-- Extracted information follows --

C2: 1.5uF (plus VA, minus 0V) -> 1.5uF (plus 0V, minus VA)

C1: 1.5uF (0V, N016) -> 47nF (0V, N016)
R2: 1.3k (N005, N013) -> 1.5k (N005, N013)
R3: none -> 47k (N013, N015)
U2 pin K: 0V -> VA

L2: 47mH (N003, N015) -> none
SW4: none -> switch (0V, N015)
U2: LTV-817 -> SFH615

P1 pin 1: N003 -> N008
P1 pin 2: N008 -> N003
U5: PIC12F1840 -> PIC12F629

-- Extracted information concluded --

— Directions —
Above are the records; copy all of them exactly.

— Answer to this exercise —
C2: 1.5uF (plus VA, minus 0V) -> 1.5uF (plus 0V, minus VA)

C1: 1.5uF (0V, N016) -> 47nF (0V, N016)
R2: 1.3k (N005, N013) -> 1.5k (N005, N013)
R3: none -> 47k (N013, N015)
U2 pin K: 0V -> VA

L2: 47mH (N003, N015) -> none
SW4: none -> switch (0V, N015)
U2: LTV-817 -> SFH615

P1 pin 1: N003 -> N008
P1 pin 2: N008 -> N003
U5: PIC12F1840 -> PIC12F629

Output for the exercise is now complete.